### Assigned task
Could you repeat the listing exactly, leaving out the pictures?

### Dataset content
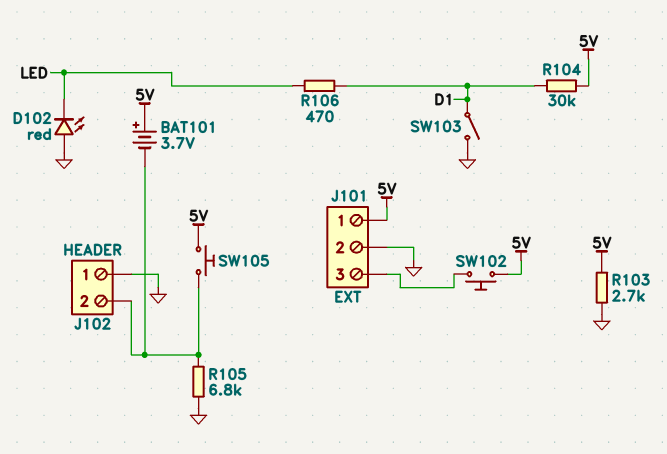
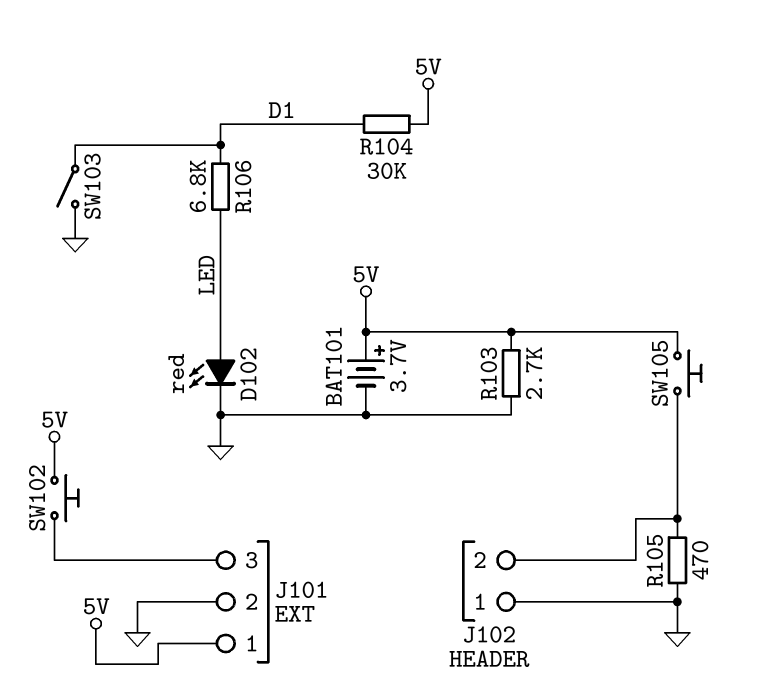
BAT101: 3.7V (plus 5V, minus J102/2) -> 3.7V (plus 5V, minus GND)
D102: LED red (A GND, K LED) -> LED red (A LED, K GND)
R105: 6.8k (GND, J102/2) -> 470 (GND, J102/2)
R106: 470 (D1, LED) -> 6.8k (D1, LED)

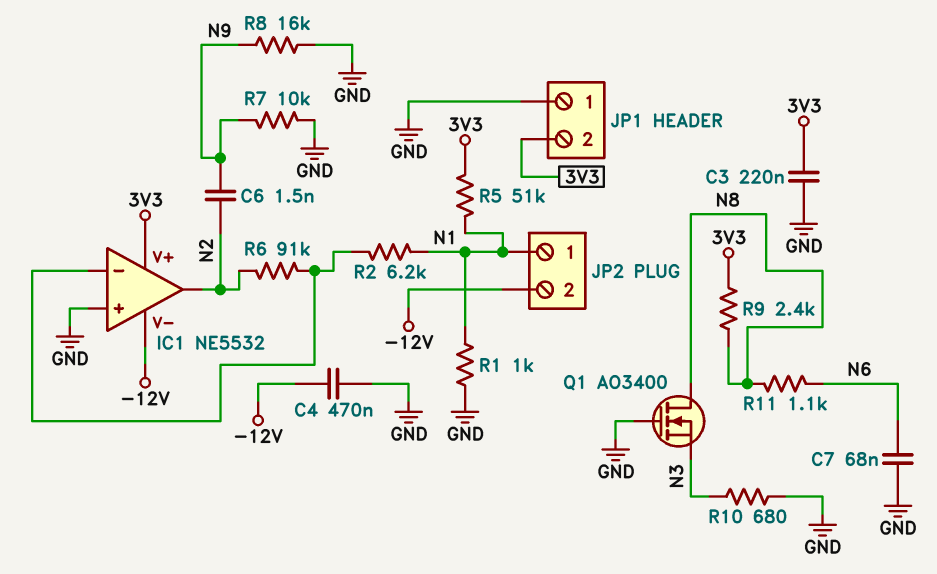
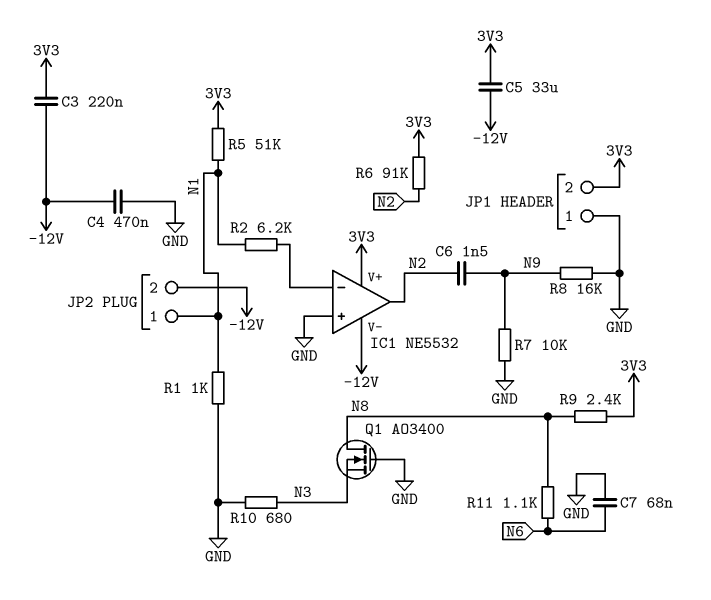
C3: 220nF (3V3, GND) -> 220nF (-12V, 3V3)
C5: none -> 33uF (-12V, 3V3)
R6: 91k (IC1/in-, N2) -> 91k (3V3, N2)

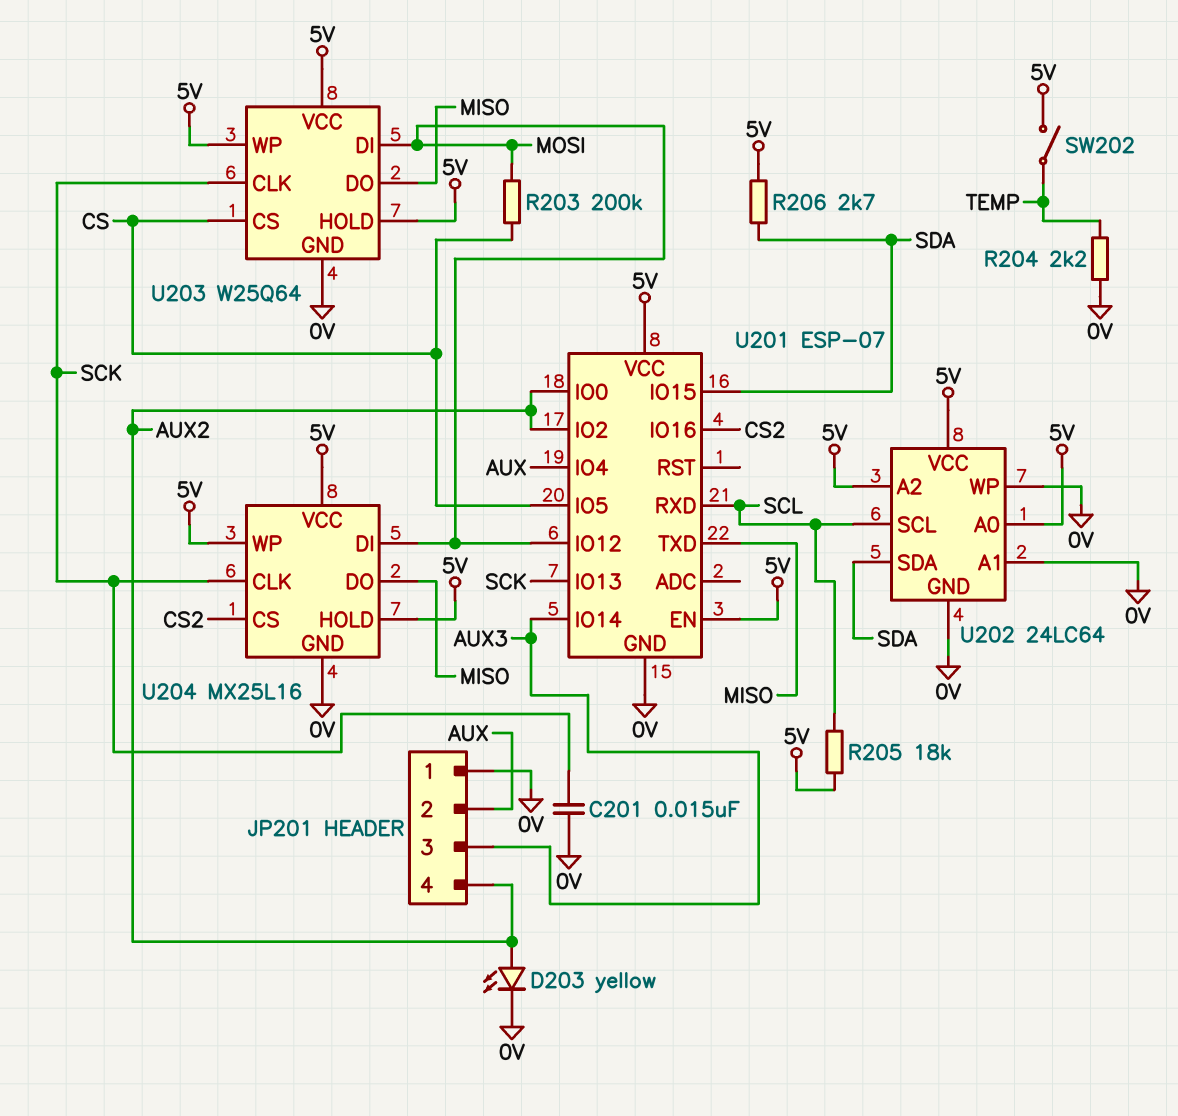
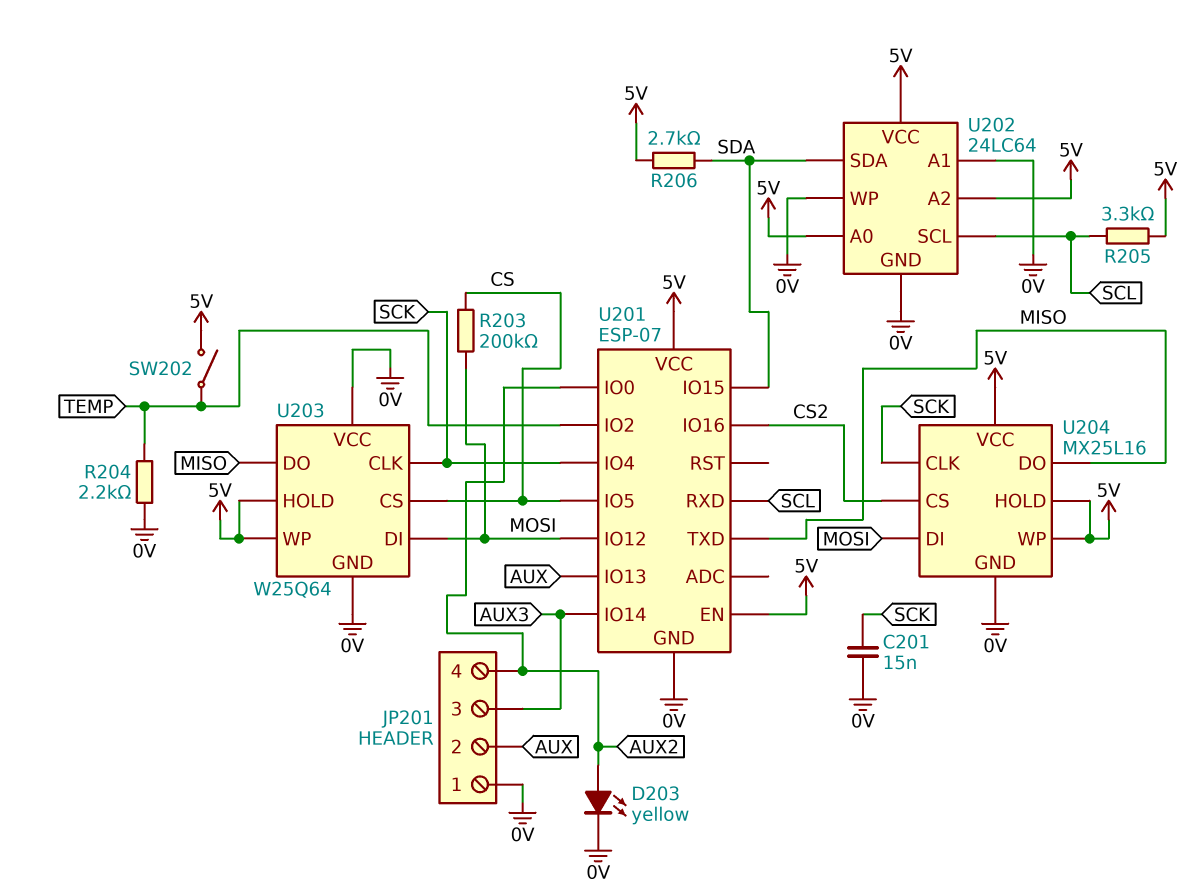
R205: 18k (5V, SCL) -> 3.3k (5V, SCL)
U201 pin IO2: AUX2 -> TEMP
U201 pin IO4: AUX -> SCK
U201 pin IO13: SCK -> AUX
U203 pin VCC: 5V -> 0V

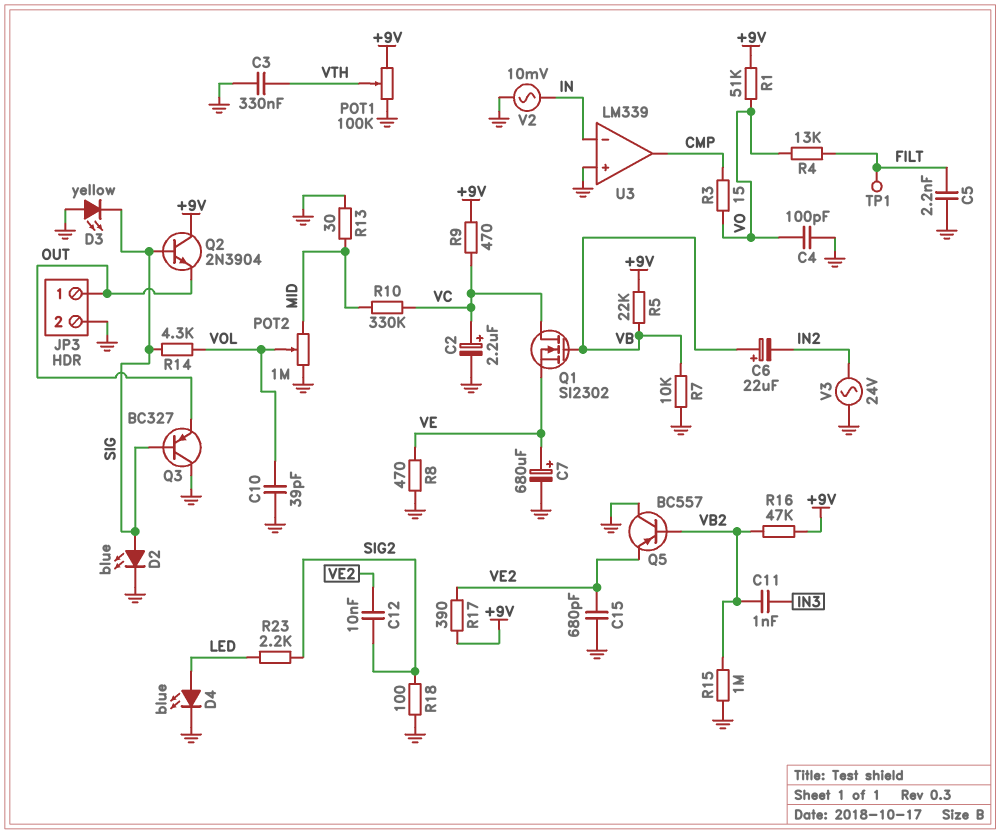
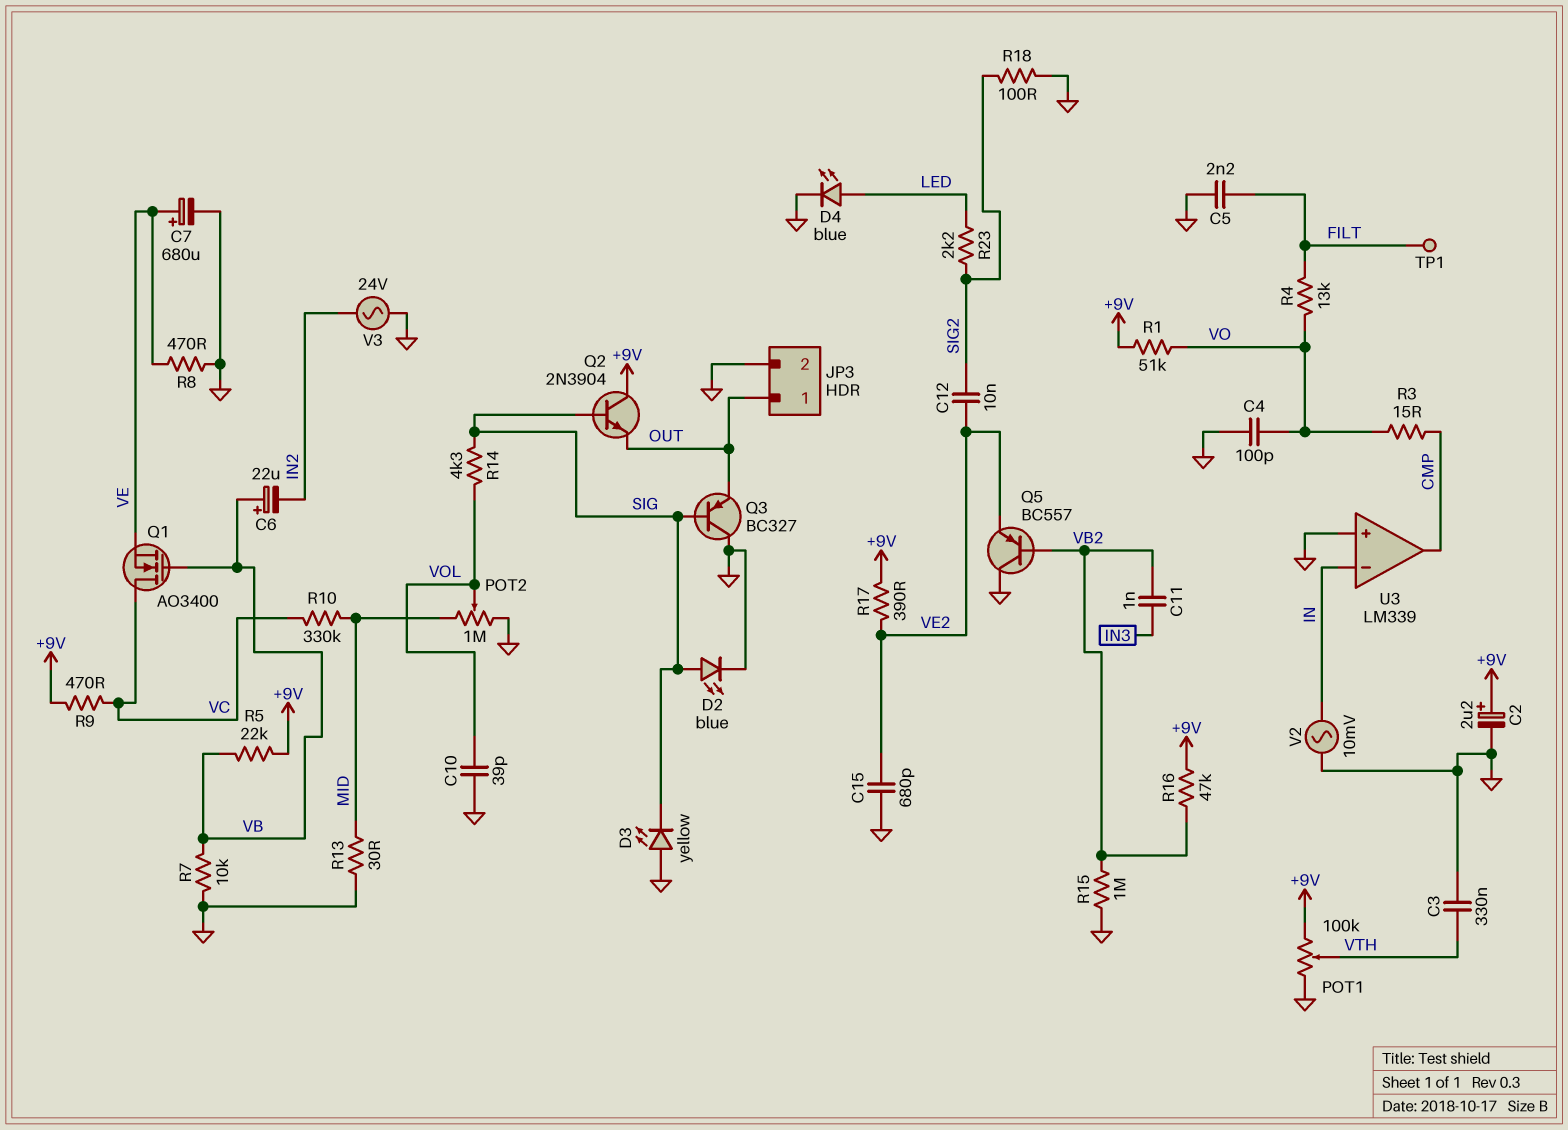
C2: 2.2uF (plus VC, minus GND) -> 2.2uF (plus +9V, minus GND)
Q1: NMOS SI2302 (G VB, D VC, S VE) -> NMOS AO3400 (G VB, D VC, S VE)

### Result
BAT101: 3.7V (plus 5V, minus J102/2) -> 3.7V (plus 5V, minus GND)
D102: LED red (A GND, K LED) -> LED red (A LED, K GND)
R105: 6.8k (GND, J102/2) -> 470 (GND, J102/2)
R106: 470 (D1, LED) -> 6.8k (D1, LED)

C3: 220nF (3V3, GND) -> 220nF (-12V, 3V3)
C5: none -> 33uF (-12V, 3V3)
R6: 91k (IC1/in-, N2) -> 91k (3V3, N2)

R205: 18k (5V, SCL) -> 3.3k (5V, SCL)
U201 pin IO2: AUX2 -> TEMP
U201 pin IO4: AUX -> SCK
U201 pin IO13: SCK -> AUX
U203 pin VCC: 5V -> 0V

C2: 2.2uF (plus VC, minus GND) -> 2.2uF (plus +9V, minus GND)
Q1: NMOS SI2302 (G VB, D VC, S VE) -> NMOS AO3400 (G VB, D VC, S VE)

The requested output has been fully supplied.